# Task description
Each entry is to be retyped without alteration, and no picture is to be included.

Items from a dataset

********

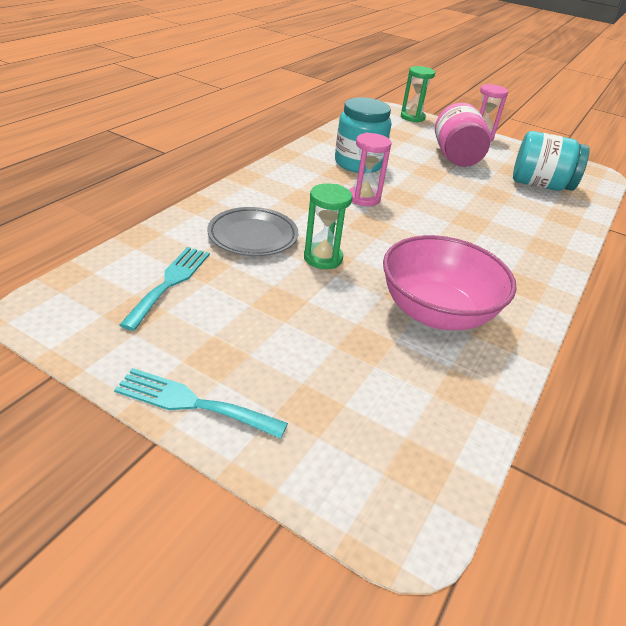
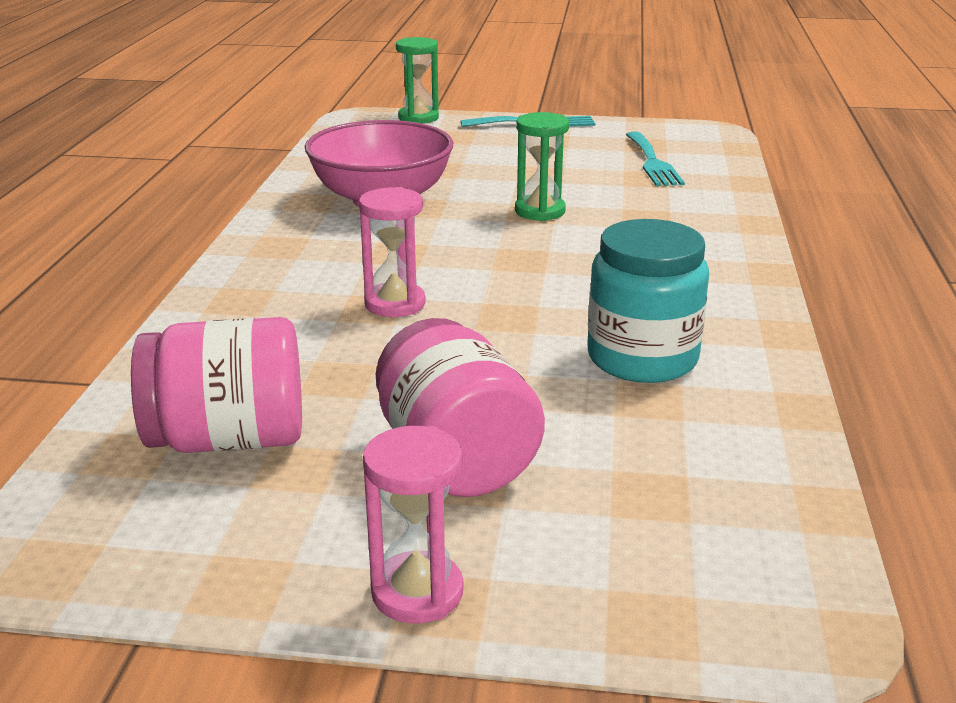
camera: 160 degrees right, 10 degrees down
(253, 236) = (640, 210): grey plate -> none
(364, 198) = (564, 293): pink hourglass -> pink hourglass (395, 304)
(412, 117) = (683, 609): green hourglass -> green hourglass (418, 118)
(540, 185) = (229, 439): turquoise jar -> pink jar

********

# Finished task
camera: 160 degrees right, 10 degrees down
(253, 236) = (640, 210): grey plate -> none
(364, 198) = (564, 293): pink hourglass -> pink hourglass (395, 304)
(412, 117) = (683, 609): green hourglass -> green hourglass (418, 118)
(540, 185) = (229, 439): turquoise jar -> pink jar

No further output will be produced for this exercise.